■ What to work on:
Your task is to transcribe the data in full.

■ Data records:

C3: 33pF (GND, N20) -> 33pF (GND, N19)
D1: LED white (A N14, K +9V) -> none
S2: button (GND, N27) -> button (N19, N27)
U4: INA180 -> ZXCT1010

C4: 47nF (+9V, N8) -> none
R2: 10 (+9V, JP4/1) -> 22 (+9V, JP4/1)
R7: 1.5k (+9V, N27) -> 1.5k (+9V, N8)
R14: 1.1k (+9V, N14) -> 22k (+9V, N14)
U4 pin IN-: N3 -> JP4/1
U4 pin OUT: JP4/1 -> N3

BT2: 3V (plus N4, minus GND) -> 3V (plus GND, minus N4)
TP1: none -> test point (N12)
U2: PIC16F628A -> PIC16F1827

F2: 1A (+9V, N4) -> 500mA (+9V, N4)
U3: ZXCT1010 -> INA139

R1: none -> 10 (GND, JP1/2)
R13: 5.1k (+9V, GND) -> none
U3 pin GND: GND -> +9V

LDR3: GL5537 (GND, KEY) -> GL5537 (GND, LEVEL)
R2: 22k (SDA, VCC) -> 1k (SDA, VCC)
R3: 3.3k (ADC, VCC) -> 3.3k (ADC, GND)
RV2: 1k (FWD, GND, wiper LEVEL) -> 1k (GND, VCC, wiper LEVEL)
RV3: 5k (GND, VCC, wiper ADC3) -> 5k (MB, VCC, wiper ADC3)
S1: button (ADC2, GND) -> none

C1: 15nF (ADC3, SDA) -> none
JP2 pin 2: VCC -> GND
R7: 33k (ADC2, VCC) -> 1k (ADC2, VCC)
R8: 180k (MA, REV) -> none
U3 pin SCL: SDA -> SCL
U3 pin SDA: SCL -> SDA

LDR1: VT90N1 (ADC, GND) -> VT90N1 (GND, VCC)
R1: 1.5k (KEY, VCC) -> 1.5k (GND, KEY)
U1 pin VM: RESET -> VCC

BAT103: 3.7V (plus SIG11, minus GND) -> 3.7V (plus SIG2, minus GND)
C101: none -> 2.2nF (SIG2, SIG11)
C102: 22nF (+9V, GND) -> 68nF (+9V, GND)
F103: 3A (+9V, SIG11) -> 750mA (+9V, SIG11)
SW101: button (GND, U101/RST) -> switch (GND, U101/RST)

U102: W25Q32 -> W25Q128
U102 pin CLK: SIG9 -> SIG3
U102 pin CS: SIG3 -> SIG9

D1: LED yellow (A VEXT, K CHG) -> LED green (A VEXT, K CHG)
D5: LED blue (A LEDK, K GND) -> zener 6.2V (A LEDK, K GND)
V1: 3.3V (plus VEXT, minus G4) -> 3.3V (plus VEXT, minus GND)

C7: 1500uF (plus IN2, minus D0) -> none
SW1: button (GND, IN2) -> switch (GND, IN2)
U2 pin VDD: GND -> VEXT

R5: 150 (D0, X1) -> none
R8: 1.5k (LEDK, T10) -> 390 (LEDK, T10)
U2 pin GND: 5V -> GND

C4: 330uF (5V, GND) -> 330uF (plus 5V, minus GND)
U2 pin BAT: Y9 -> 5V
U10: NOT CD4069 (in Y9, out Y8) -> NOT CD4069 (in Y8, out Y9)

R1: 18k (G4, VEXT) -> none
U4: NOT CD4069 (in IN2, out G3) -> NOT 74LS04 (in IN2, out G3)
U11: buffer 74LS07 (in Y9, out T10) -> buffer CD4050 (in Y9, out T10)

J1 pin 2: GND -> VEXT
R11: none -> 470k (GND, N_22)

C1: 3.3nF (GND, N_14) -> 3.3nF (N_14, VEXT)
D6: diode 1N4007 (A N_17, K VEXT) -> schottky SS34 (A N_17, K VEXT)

■ Exercise solution:
C3: 33pF (GND, N20) -> 33pF (GND, N19)
D1: LED white (A N14, K +9V) -> none
S2: button (GND, N27) -> button (N19, N27)
U4: INA180 -> ZXCT1010

C4: 47nF (+9V, N8) -> none
R2: 10 (+9V, JP4/1) -> 22 (+9V, JP4/1)
R7: 1.5k (+9V, N27) -> 1.5k (+9V, N8)
R14: 1.1k (+9V, N14) -> 22k (+9V, N14)
U4 pin IN-: N3 -> JP4/1
U4 pin OUT: JP4/1 -> N3

BT2: 3V (plus N4, minus GND) -> 3V (plus GND, minus N4)
TP1: none -> test point (N12)
U2: PIC16F628A -> PIC16F1827

F2: 1A (+9V, N4) -> 500mA (+9V, N4)
U3: ZXCT1010 -> INA139

R1: none -> 10 (GND, JP1/2)
R13: 5.1k (+9V, GND) -> none
U3 pin GND: GND -> +9V

LDR3: GL5537 (GND, KEY) -> GL5537 (GND, LEVEL)
R2: 22k (SDA, VCC) -> 1k (SDA, VCC)
R3: 3.3k (ADC, VCC) -> 3.3k (ADC, GND)
RV2: 1k (FWD, GND, wiper LEVEL) -> 1k (GND, VCC, wiper LEVEL)
RV3: 5k (GND, VCC, wiper ADC3) -> 5k (MB, VCC, wiper ADC3)
S1: button (ADC2, GND) -> none

C1: 15nF (ADC3, SDA) -> none
JP2 pin 2: VCC -> GND
R7: 33k (ADC2, VCC) -> 1k (ADC2, VCC)
R8: 180k (MA, REV) -> none
U3 pin SCL: SDA -> SCL
U3 pin SDA: SCL -> SDA

LDR1: VT90N1 (ADC, GND) -> VT90N1 (GND, VCC)
R1: 1.5k (KEY, VCC) -> 1.5k (GND, KEY)
U1 pin VM: RESET -> VCC

BAT103: 3.7V (plus SIG11, minus GND) -> 3.7V (plus SIG2, minus GND)
C101: none -> 2.2nF (SIG2, SIG11)
C102: 22nF (+9V, GND) -> 68nF (+9V, GND)
F103: 3A (+9V, SIG11) -> 750mA (+9V, SIG11)
SW101: button (GND, U101/RST) -> switch (GND, U101/RST)

U102: W25Q32 -> W25Q128
U102 pin CLK: SIG9 -> SIG3
U102 pin CS: SIG3 -> SIG9

D1: LED yellow (A VEXT, K CHG) -> LED green (A VEXT, K CHG)
D5: LED blue (A LEDK, K GND) -> zener 6.2V (A LEDK, K GND)
V1: 3.3V (plus VEXT, minus G4) -> 3.3V (plus VEXT, minus GND)

C7: 1500uF (plus IN2, minus D0) -> none
SW1: button (GND, IN2) -> switch (GND, IN2)
U2 pin VDD: GND -> VEXT

R5: 150 (D0, X1) -> none
R8: 1.5k (LEDK, T10) -> 390 (LEDK, T10)
U2 pin GND: 5V -> GND

C4: 330uF (5V, GND) -> 330uF (plus 5V, minus GND)
U2 pin BAT: Y9 -> 5V
U10: NOT CD4069 (in Y9, out Y8) -> NOT CD4069 (in Y8, out Y9)

R1: 18k (G4, VEXT) -> none
U4: NOT CD4069 (in IN2, out G3) -> NOT 74LS04 (in IN2, out G3)
U11: buffer 74LS07 (in Y9, out T10) -> buffer CD4050 (in Y9, out T10)

J1 pin 2: GND -> VEXT
R11: none -> 470k (GND, N_22)

C1: 3.3nF (GND, N_14) -> 3.3nF (N_14, VEXT)
D6: diode 1N4007 (A N_17, K VEXT) -> schottky SS34 (A N_17, K VEXT)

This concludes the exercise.